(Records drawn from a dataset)

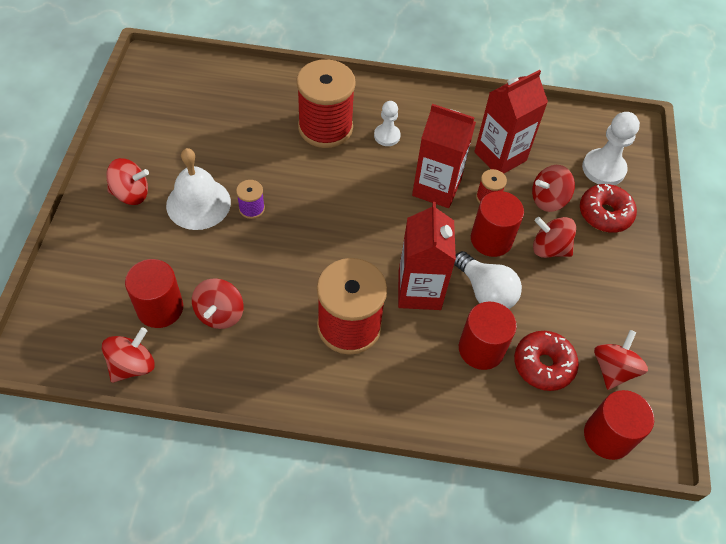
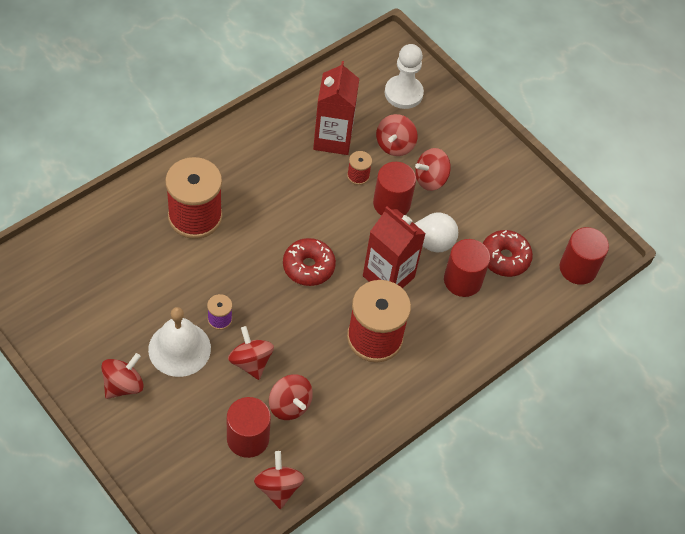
camera: 50 degrees left, 0 degrees up
(387, 136) = (244, 187): white pawn -> none
(436, 188) = (319, 197): red carton -> none
(604, 214) = (437, 126): red donut -> red donut (308, 267)
(613, 369) = (542, 226): red spinning top -> red spinning top (250, 362)

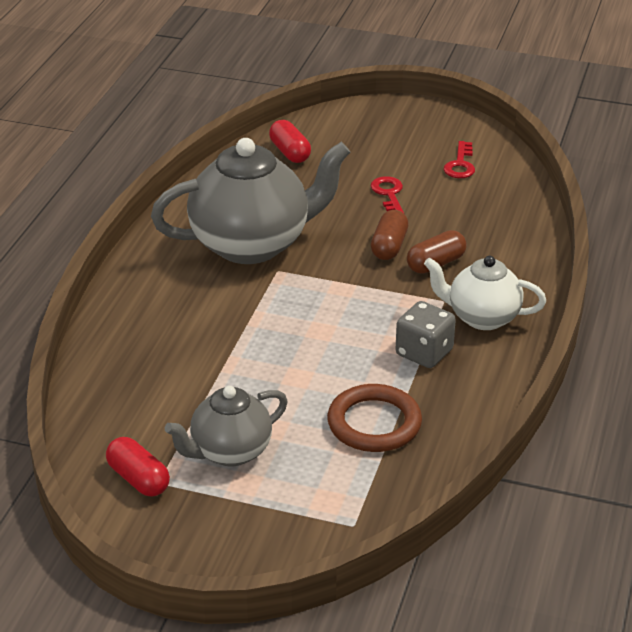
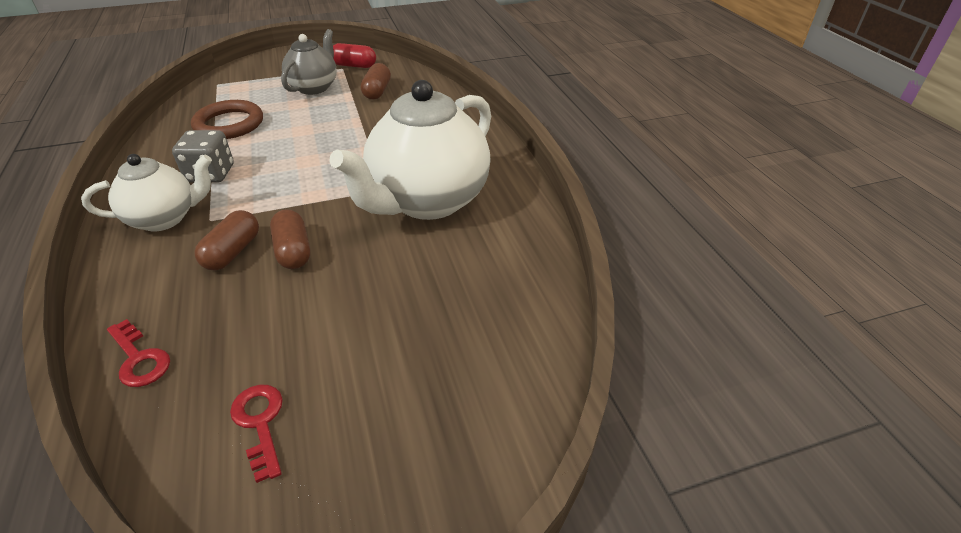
camera: 145 degrees right, 5 degrees up
(161, 405) = (377, 91): none -> brown capsule
(252, 244) = (427, 201): grey teapot -> white teapot
(290, 152) = (505, 326): red capsule -> none
(389, 194) = (335, 318): red key -> red key (139, 359)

■ WORK TASK: The required output is the line holding "(252, 244) = (427, 201): grey" plus every line after it in the data, reproduced exactly.

■ FINISHED TASK:
(252, 244) = (427, 201): grey teapot -> white teapot
(290, 152) = (505, 326): red capsule -> none
(389, 194) = (335, 318): red key -> red key (139, 359)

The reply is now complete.